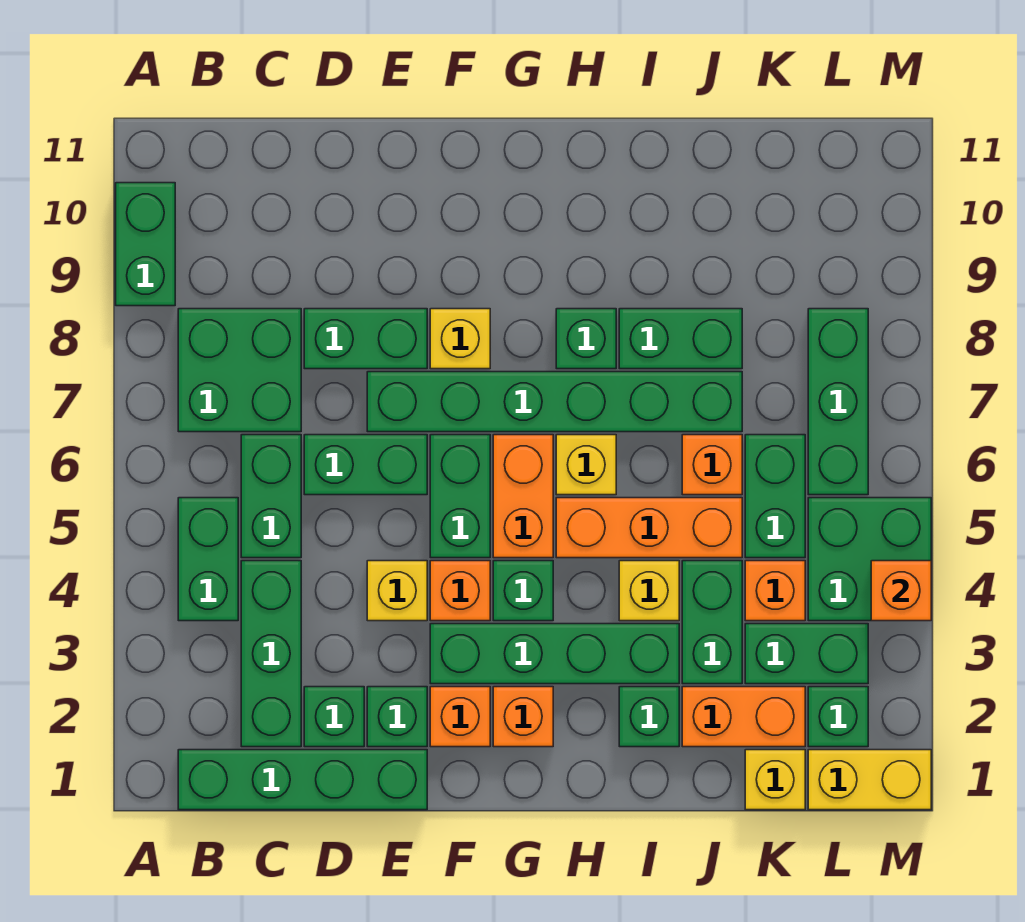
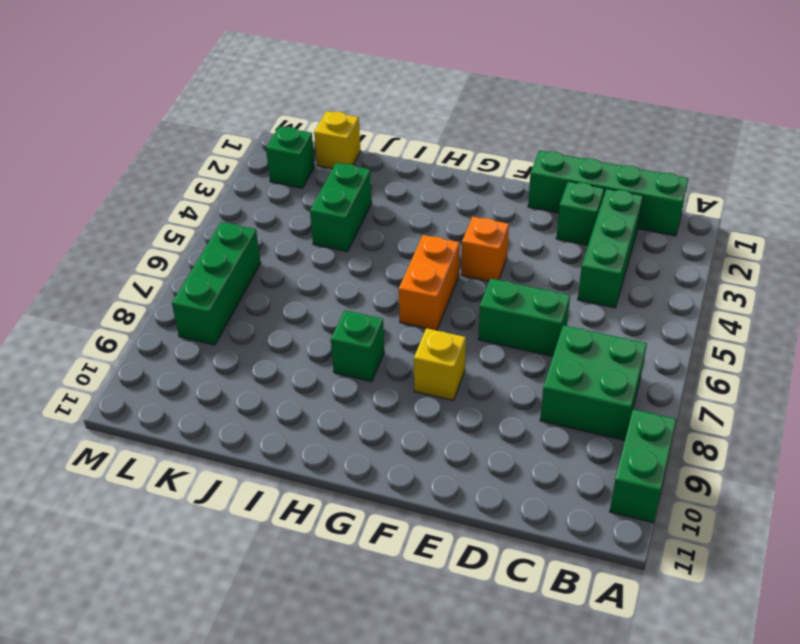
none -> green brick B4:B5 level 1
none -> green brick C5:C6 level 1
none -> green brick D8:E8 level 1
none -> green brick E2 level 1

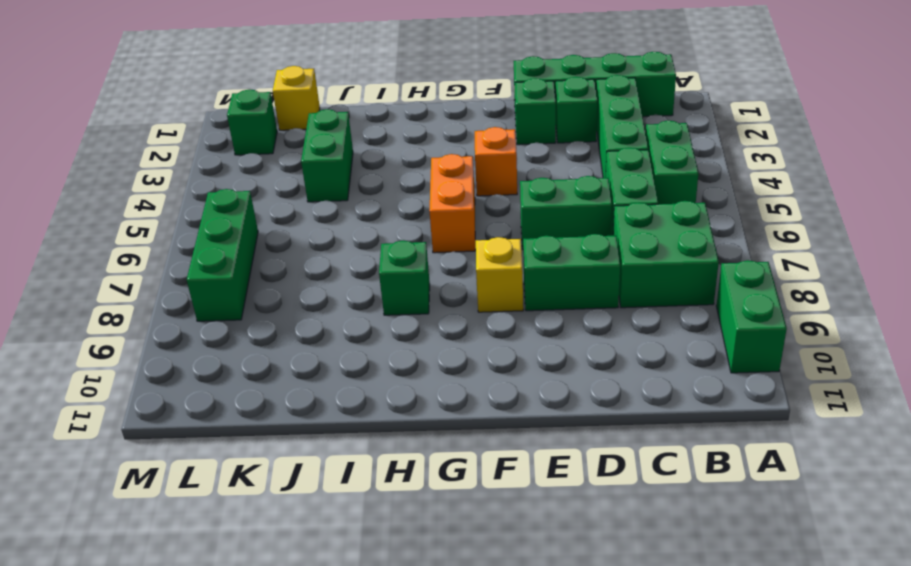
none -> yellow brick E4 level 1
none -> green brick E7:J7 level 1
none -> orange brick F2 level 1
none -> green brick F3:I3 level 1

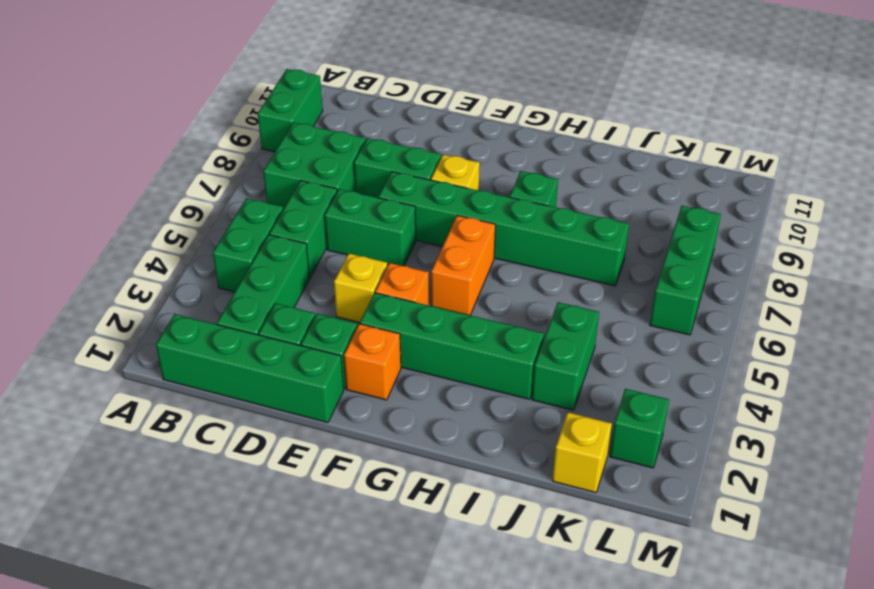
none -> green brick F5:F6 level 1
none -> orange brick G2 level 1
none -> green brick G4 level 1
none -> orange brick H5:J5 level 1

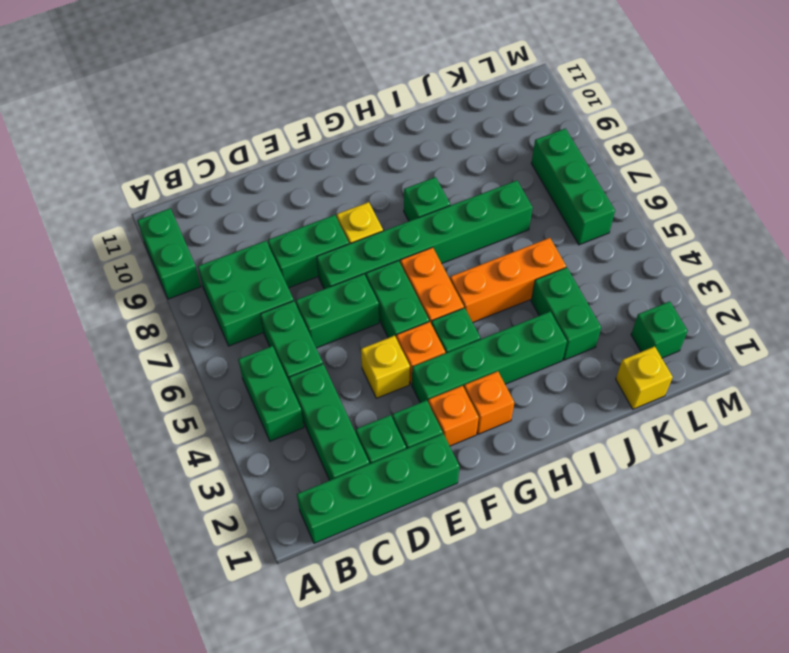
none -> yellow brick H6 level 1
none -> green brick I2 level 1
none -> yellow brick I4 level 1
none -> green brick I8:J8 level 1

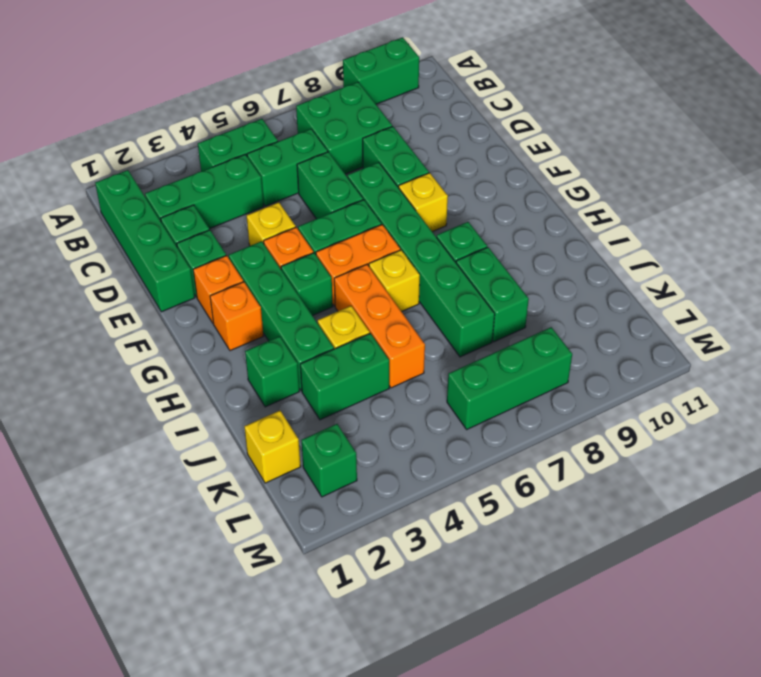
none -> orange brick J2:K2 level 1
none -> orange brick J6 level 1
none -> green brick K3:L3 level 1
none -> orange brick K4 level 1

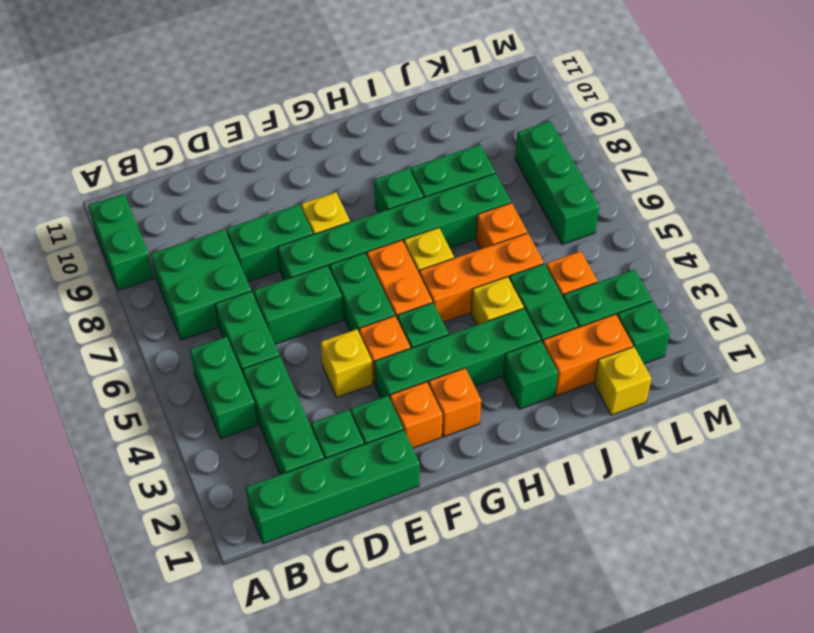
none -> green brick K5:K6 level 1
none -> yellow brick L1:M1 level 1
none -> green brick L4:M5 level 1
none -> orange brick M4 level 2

● Activity:
Nothing but the text is wanted: repeat the data above exactly, without its images.

● Task output:
none -> green brick B4:B5 level 1
none -> green brick C5:C6 level 1
none -> green brick D8:E8 level 1
none -> green brick E2 level 1

none -> yellow brick E4 level 1
none -> green brick E7:J7 level 1
none -> orange brick F2 level 1
none -> green brick F3:I3 level 1

none -> green brick F5:F6 level 1
none -> orange brick G2 level 1
none -> green brick G4 level 1
none -> orange brick H5:J5 level 1

none -> yellow brick H6 level 1
none -> green brick I2 level 1
none -> yellow brick I4 level 1
none -> green brick I8:J8 level 1

none -> orange brick J2:K2 level 1
none -> orange brick J6 level 1
none -> green brick K3:L3 level 1
none -> orange brick K4 level 1

none -> green brick K5:K6 level 1
none -> yellow brick L1:M1 level 1
none -> green brick L4:M5 level 1
none -> orange brick M4 level 2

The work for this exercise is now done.